» Work request: Below are records; reproduce exactly the lines from the one containing "U206 pin PB2: none -> NET9" through the end, both included, and only those.

» Data for this task:
+++
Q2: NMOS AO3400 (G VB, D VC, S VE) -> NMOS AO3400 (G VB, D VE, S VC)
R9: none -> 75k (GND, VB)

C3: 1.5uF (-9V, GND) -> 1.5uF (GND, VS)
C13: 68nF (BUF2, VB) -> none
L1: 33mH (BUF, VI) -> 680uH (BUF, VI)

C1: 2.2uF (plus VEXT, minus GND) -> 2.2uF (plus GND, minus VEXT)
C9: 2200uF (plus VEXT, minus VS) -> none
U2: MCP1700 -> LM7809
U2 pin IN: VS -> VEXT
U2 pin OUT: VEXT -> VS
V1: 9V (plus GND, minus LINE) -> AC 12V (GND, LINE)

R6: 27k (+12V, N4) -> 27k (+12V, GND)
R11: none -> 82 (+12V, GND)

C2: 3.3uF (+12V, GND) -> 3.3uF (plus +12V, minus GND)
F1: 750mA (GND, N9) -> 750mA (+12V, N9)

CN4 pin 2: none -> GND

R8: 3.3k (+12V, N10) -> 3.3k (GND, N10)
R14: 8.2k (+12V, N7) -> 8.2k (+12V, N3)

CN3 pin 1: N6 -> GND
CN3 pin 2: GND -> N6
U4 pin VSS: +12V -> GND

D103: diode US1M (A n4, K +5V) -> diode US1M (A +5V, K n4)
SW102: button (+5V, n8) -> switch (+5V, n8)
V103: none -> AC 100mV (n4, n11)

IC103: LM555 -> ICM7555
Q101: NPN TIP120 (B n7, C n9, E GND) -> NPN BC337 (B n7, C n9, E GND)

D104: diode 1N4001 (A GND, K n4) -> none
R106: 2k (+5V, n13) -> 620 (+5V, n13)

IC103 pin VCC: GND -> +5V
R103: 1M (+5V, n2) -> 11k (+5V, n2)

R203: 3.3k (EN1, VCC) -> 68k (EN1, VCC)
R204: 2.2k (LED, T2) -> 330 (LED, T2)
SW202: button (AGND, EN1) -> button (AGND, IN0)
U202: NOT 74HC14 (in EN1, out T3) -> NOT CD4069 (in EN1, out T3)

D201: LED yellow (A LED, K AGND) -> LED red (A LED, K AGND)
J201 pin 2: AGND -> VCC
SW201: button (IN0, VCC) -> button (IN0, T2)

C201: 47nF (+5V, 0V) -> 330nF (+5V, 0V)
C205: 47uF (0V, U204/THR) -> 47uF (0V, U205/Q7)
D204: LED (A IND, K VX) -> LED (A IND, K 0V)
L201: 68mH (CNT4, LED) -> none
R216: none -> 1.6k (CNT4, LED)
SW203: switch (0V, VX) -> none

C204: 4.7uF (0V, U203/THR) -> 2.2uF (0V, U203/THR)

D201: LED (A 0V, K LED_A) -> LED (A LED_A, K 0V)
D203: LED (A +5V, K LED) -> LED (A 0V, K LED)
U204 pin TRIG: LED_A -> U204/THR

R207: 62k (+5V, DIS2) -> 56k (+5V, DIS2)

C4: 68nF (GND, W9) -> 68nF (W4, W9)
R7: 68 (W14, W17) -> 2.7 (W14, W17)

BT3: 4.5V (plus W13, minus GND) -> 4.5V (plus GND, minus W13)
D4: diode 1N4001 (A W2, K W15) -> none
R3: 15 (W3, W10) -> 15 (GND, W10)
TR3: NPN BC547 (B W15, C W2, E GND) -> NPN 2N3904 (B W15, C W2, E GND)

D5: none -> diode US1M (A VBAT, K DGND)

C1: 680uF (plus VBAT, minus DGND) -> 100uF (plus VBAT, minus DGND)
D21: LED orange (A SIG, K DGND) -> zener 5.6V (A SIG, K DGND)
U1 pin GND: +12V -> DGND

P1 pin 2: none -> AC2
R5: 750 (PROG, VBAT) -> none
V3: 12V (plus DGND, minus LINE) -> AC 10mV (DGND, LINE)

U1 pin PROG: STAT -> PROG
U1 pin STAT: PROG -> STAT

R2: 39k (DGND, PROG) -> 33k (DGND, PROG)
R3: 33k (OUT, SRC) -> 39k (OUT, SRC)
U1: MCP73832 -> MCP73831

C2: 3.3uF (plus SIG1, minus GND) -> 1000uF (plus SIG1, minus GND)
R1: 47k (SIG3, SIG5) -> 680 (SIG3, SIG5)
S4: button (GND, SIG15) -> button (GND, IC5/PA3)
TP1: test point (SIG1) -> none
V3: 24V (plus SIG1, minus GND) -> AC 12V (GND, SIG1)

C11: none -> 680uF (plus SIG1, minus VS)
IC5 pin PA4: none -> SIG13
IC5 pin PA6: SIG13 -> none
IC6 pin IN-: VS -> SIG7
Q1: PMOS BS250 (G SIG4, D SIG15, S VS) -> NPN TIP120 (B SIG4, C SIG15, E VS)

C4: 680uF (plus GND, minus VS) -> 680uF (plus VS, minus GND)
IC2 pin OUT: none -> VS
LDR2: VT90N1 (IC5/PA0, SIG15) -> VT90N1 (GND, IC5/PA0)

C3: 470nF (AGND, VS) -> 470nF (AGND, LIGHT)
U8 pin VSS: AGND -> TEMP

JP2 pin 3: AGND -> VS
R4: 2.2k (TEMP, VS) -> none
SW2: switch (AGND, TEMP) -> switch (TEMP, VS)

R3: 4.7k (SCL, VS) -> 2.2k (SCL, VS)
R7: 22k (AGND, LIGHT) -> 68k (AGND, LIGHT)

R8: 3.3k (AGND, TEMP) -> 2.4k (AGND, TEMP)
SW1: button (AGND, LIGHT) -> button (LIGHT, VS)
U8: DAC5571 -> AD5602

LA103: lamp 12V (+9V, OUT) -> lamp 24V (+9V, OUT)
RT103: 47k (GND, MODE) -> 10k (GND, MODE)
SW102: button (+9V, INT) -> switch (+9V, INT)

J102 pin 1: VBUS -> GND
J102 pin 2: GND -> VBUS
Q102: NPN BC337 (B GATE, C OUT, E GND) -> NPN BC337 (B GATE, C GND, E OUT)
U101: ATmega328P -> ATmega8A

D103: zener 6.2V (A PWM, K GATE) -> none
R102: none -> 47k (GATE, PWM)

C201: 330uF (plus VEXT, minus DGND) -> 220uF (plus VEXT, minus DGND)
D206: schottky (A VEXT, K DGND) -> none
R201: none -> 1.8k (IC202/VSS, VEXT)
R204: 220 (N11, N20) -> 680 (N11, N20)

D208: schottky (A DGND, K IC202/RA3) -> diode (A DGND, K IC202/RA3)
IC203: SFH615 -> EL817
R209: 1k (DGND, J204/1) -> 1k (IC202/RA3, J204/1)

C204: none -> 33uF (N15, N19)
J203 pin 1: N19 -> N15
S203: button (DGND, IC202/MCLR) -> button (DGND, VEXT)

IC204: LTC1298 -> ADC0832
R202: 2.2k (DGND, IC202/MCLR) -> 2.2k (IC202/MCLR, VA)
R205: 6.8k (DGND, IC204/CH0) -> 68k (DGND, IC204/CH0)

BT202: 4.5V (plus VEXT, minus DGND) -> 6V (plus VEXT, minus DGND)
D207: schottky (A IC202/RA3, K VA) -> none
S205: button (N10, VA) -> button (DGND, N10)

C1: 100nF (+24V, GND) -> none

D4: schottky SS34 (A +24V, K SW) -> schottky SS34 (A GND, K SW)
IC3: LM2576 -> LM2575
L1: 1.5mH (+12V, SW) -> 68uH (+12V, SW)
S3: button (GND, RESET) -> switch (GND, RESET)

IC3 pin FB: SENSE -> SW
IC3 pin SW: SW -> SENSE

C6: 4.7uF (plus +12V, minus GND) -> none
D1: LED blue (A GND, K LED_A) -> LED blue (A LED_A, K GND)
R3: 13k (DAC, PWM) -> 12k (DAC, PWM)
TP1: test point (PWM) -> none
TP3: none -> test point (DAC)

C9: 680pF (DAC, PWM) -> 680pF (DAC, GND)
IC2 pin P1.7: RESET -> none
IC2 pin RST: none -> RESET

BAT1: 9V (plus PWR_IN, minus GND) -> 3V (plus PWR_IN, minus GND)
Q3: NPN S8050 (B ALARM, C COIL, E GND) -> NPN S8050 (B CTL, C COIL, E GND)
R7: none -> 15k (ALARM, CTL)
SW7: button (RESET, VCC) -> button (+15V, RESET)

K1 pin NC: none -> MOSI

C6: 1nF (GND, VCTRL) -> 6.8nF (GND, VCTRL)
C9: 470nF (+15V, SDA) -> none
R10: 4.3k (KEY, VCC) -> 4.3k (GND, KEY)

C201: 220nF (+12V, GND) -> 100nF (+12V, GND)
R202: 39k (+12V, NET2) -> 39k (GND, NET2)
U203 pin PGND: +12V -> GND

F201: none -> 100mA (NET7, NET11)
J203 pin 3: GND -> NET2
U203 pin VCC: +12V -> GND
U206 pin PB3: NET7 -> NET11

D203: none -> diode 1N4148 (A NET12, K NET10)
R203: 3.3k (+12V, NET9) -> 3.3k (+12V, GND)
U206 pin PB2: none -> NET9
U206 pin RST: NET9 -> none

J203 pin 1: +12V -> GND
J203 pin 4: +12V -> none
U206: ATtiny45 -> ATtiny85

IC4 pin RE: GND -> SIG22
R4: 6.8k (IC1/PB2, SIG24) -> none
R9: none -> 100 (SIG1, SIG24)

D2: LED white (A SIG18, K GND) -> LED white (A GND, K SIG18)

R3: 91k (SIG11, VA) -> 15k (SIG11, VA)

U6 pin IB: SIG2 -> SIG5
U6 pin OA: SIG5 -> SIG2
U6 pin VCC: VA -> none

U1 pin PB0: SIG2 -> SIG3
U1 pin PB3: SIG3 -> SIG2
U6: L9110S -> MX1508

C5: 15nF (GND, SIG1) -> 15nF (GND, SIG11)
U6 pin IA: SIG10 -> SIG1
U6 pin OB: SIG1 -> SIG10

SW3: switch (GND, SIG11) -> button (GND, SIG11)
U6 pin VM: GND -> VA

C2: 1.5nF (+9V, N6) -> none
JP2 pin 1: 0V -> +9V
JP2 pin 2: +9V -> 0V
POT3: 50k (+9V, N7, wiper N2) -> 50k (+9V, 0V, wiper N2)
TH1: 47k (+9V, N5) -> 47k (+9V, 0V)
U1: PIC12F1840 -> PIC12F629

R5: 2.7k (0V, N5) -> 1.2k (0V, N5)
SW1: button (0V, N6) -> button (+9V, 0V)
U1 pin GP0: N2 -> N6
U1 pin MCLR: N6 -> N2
+++
» Answer space:
U206 pin PB2: none -> NET9
U206 pin RST: NET9 -> none

J203 pin 1: +12V -> GND
J203 pin 4: +12V -> none
U206: ATtiny45 -> ATtiny85

IC4 pin RE: GND -> SIG22
R4: 6.8k (IC1/PB2, SIG24) -> none
R9: none -> 100 (SIG1, SIG24)

D2: LED white (A SIG18, K GND) -> LED white (A GND, K SIG18)

R3: 91k (SIG11, VA) -> 15k (SIG11, VA)

U6 pin IB: SIG2 -> SIG5
U6 pin OA: SIG5 -> SIG2
U6 pin VCC: VA -> none

U1 pin PB0: SIG2 -> SIG3
U1 pin PB3: SIG3 -> SIG2
U6: L9110S -> MX1508

C5: 15nF (GND, SIG1) -> 15nF (GND, SIG11)
U6 pin IA: SIG10 -> SIG1
U6 pin OB: SIG1 -> SIG10

SW3: switch (GND, SIG11) -> button (GND, SIG11)
U6 pin VM: GND -> VA

C2: 1.5nF (+9V, N6) -> none
JP2 pin 1: 0V -> +9V
JP2 pin 2: +9V -> 0V
POT3: 50k (+9V, N7, wiper N2) -> 50k (+9V, 0V, wiper N2)
TH1: 47k (+9V, N5) -> 47k (+9V, 0V)
U1: PIC12F1840 -> PIC12F629

R5: 2.7k (0V, N5) -> 1.2k (0V, N5)
SW1: button (0V, N6) -> button (+9V, 0V)
U1 pin GP0: N2 -> N6
U1 pin MCLR: N6 -> N2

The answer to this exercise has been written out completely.